Scan the records below. List lines holding "cross".

(Source information)

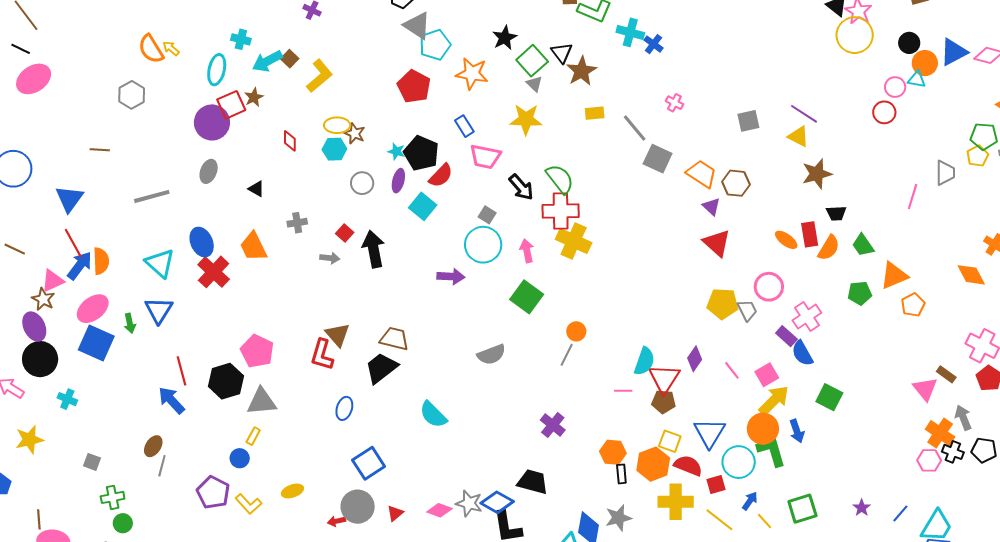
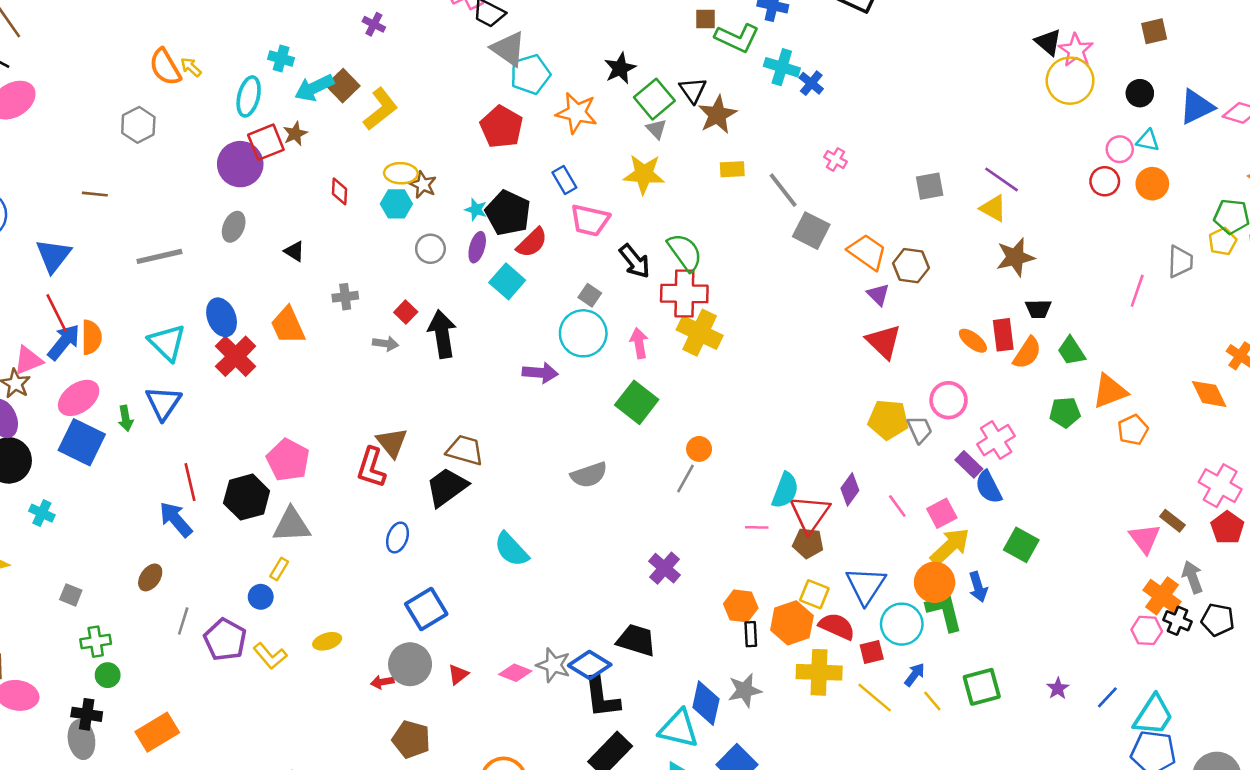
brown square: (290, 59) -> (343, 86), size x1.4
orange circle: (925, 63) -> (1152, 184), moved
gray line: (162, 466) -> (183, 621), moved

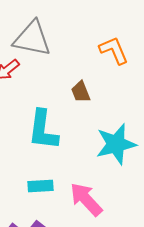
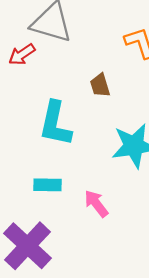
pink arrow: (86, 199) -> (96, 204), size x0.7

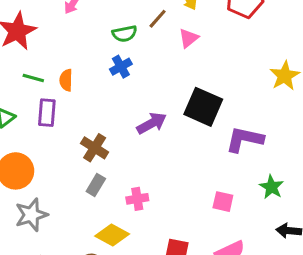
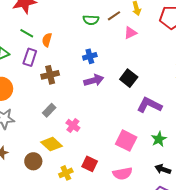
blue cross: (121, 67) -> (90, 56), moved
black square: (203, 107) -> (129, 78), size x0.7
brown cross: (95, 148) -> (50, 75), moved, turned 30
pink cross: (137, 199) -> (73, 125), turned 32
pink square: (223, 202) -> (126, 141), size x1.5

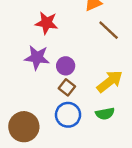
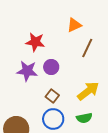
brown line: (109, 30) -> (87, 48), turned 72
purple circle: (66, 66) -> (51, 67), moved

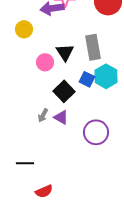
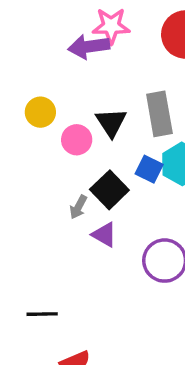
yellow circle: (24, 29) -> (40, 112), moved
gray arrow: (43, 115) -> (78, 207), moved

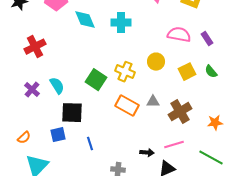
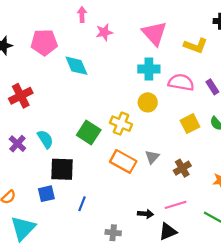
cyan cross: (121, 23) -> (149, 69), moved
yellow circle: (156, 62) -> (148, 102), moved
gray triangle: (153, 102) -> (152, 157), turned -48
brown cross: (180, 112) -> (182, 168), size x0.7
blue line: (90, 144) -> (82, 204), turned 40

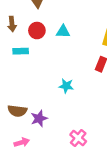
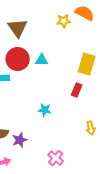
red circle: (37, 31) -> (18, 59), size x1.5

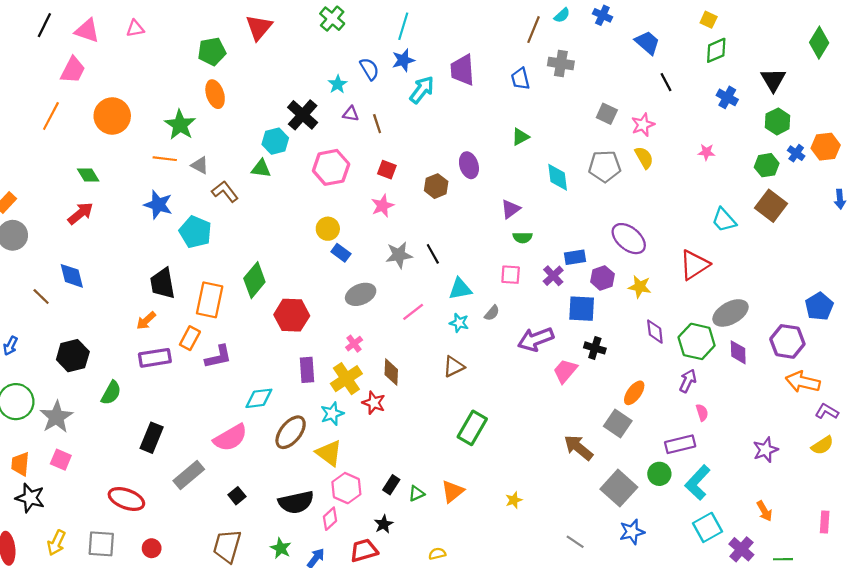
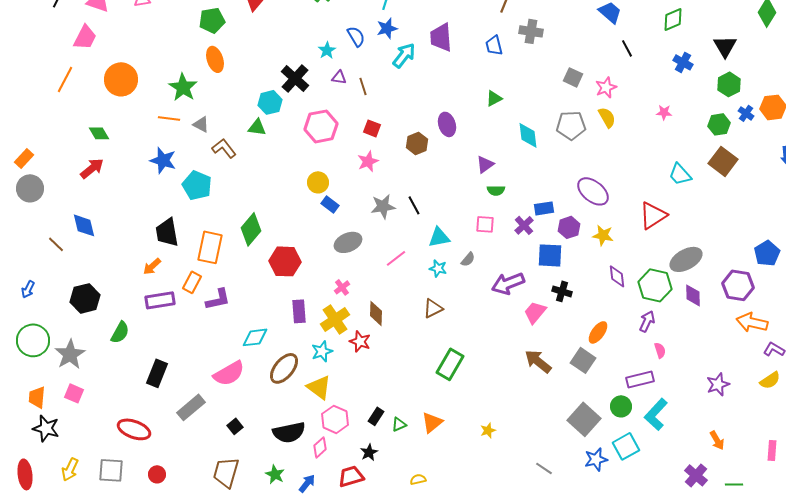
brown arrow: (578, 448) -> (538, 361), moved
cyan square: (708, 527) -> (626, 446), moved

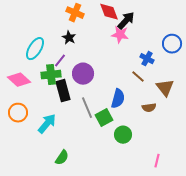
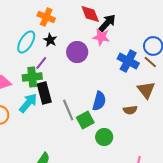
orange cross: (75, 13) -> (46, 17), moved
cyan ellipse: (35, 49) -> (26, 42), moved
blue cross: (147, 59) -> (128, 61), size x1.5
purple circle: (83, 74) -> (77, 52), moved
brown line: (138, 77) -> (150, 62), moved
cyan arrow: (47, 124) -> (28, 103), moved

(End Source information)

- _Solved exercise_
blue cross: (121, 67) -> (90, 56), moved
brown cross: (95, 148) -> (50, 75), moved, turned 30
pink cross: (137, 199) -> (73, 125), turned 32
cyan cross: (121, 23) -> (149, 69), moved
brown cross: (180, 112) -> (182, 168), size x0.7
orange cross: (75, 13) -> (46, 17), moved
blue cross: (147, 59) -> (128, 61), size x1.5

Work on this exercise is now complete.